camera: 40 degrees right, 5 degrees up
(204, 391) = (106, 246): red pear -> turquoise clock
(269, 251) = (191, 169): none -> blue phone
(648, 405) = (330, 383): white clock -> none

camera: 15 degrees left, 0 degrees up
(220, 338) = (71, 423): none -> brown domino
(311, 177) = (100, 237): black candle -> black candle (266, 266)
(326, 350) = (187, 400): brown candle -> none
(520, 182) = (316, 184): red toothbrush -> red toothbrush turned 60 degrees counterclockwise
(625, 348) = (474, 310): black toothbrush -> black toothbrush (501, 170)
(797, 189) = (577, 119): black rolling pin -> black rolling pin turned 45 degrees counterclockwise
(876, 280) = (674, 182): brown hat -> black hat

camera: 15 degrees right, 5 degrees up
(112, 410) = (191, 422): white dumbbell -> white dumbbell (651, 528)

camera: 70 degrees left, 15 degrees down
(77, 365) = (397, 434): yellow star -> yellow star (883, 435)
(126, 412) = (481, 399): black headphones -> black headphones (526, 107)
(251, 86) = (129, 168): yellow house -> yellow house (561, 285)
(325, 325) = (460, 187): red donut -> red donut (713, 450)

---

Give the number of lines in the listing that hold "counterclockwise", with no other words.

2